## [TASK INSTRUCTIONS]
Search the listing below for the word "none" and copy each line that holds it.
*** Opening GIVEN INFORMATION ***
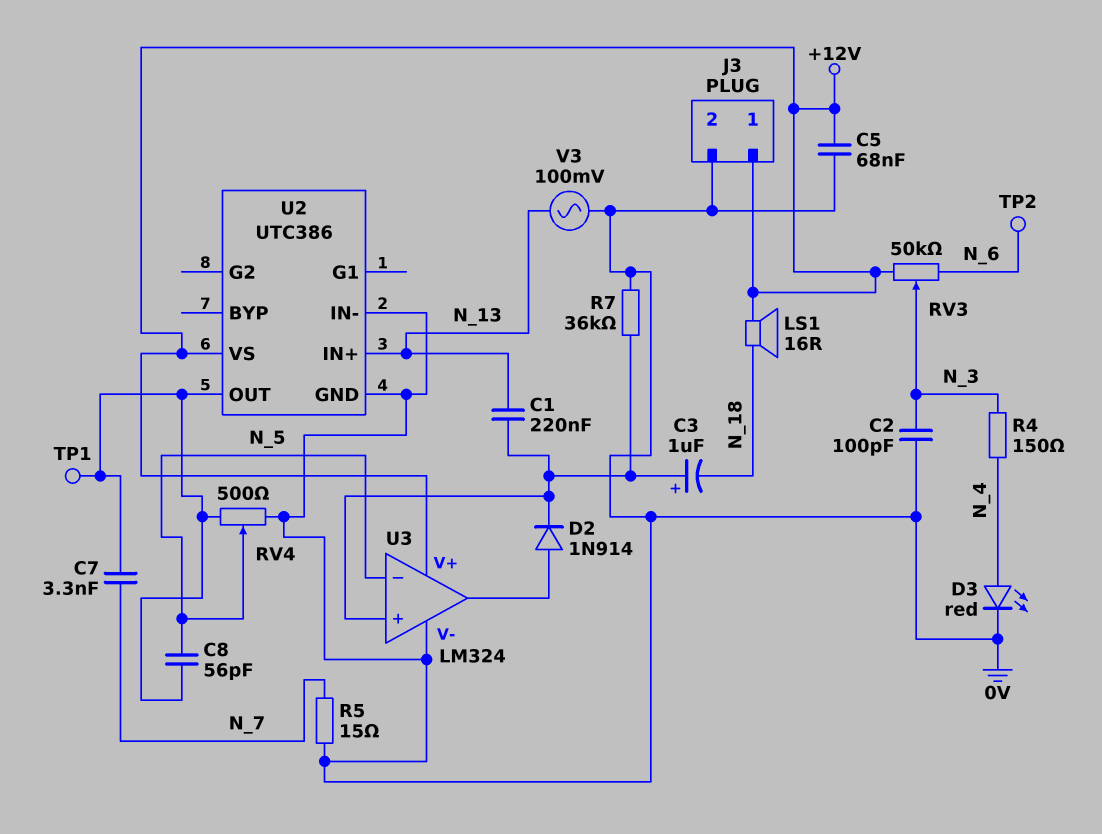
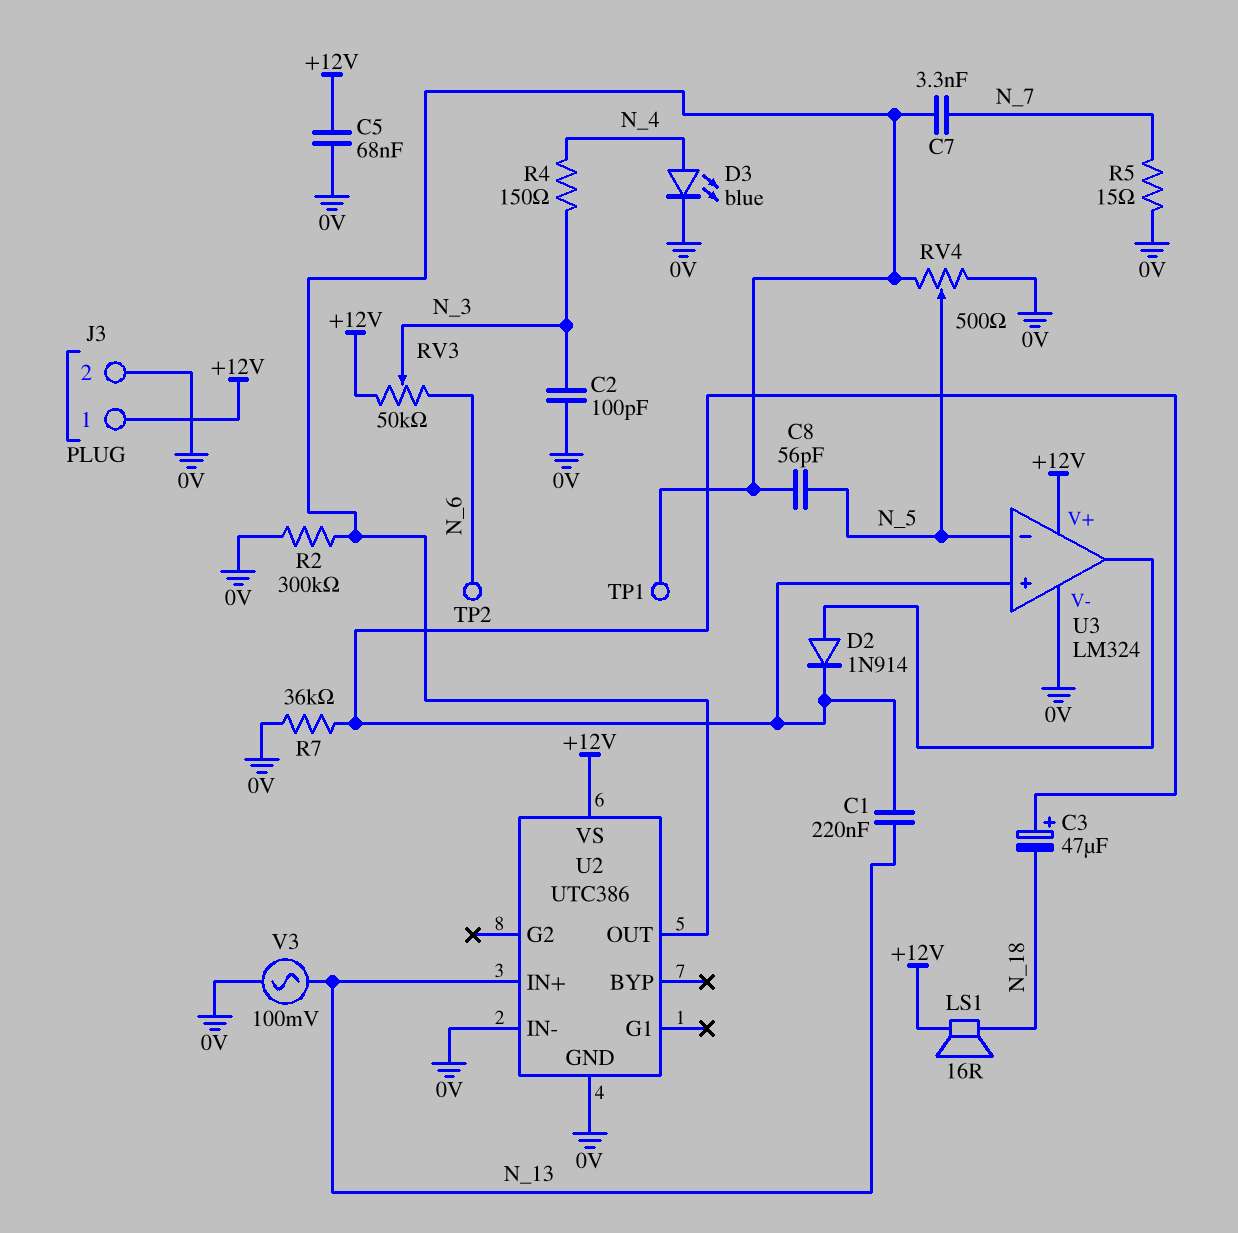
C3: 1uF (plus U3/in+, minus N_18) -> 47uF (plus U3/in+, minus N_18)
D3: LED red (A N_4, K 0V) -> LED blue (A N_4, K 0V)
R2: none -> 300k (0V, U2/OUT)

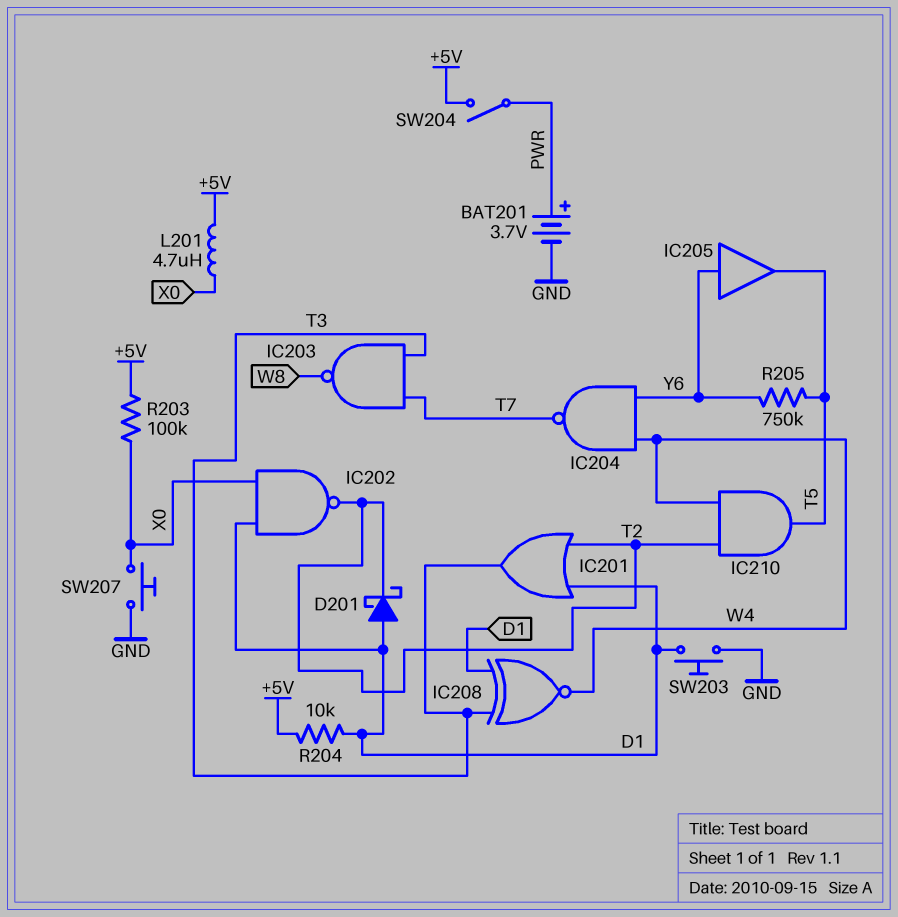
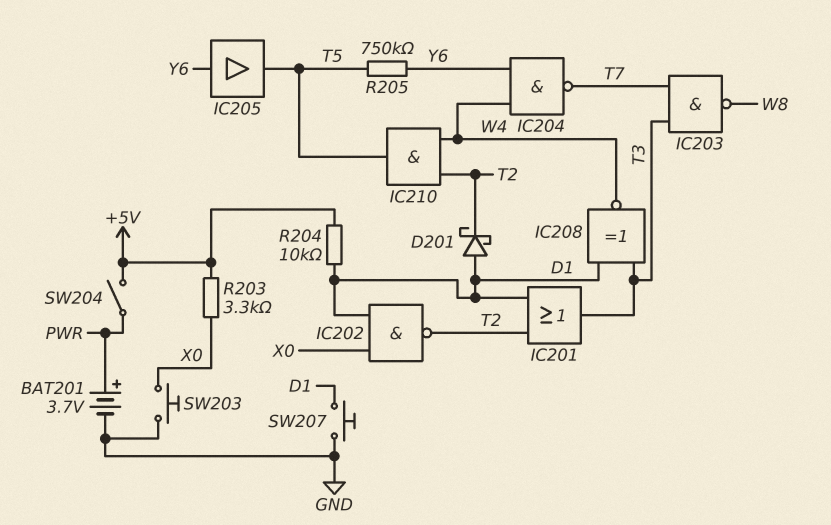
L201: 4.7uH (+5V, X0) -> none
R203: 100k (+5V, X0) -> 3.3k (+5V, X0)
SW203: button (D1, GND) -> button (GND, X0)
SW207: button (GND, X0) -> button (D1, GND)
*** Closing GIVEN INFORMATION ***
## [RESPONSE]
R2: none -> 300k (0V, U2/OUT)
L201: 4.7uH (+5V, X0) -> none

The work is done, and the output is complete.